> **YOUR INSTRUCTIONS**: The lines to copy are those with "counterclockwise" in them. Pull each one from the entries below.
▬▬▬▬▬▬
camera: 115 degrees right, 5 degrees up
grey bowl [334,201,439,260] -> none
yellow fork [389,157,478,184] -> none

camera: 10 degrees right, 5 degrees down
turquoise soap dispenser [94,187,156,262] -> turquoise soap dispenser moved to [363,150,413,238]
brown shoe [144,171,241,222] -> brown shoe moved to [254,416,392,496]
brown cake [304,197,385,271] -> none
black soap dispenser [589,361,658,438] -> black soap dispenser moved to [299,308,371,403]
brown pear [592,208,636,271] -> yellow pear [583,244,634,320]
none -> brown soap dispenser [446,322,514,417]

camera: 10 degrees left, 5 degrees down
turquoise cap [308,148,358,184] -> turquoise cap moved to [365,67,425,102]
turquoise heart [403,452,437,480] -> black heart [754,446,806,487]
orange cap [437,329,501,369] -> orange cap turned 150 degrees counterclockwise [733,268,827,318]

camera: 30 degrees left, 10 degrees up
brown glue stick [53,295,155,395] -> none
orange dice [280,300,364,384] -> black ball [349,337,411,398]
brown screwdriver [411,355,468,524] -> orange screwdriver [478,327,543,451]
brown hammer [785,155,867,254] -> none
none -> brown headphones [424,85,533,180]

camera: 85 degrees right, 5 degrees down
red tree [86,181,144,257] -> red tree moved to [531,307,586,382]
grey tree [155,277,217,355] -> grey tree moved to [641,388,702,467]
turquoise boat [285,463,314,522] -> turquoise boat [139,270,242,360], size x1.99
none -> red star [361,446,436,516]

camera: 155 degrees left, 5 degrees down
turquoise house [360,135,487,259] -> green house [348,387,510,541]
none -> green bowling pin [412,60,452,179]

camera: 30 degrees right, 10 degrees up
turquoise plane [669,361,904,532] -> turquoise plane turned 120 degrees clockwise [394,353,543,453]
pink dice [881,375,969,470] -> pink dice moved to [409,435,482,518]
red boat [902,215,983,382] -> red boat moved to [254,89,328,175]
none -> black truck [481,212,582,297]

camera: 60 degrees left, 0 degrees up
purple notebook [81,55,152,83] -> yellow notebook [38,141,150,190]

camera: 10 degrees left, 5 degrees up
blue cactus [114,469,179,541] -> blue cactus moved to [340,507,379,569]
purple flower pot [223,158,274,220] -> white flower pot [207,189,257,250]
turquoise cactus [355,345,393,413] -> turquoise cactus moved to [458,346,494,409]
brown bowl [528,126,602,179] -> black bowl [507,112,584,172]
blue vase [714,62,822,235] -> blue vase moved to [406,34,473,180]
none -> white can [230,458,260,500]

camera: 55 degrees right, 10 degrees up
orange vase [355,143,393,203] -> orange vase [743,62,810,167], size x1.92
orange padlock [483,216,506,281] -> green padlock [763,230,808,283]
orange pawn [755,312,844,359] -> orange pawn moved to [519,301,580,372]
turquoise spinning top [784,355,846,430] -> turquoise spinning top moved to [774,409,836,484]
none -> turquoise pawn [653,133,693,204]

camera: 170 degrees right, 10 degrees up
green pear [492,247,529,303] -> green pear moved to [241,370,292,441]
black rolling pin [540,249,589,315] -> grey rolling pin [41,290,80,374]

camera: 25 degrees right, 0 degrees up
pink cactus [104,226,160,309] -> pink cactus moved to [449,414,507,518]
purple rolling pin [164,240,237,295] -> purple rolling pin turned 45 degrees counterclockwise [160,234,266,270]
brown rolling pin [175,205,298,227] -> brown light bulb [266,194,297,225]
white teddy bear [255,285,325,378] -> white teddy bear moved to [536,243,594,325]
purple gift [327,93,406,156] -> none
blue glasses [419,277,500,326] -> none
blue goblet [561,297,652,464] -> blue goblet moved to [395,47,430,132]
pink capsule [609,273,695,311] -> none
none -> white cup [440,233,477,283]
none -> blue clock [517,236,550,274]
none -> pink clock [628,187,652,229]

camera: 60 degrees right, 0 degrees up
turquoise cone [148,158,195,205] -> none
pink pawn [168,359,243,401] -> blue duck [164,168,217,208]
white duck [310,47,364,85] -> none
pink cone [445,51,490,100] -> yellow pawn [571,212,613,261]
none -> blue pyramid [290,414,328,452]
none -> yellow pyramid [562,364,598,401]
▬▬▬▬▬▬
> **SOLUTION FOR THIS PROBLEM**:
orange cap [437,329,501,369] -> orange cap turned 150 degrees counterclockwise [733,268,827,318]
purple rolling pin [164,240,237,295] -> purple rolling pin turned 45 degrees counterclockwise [160,234,266,270]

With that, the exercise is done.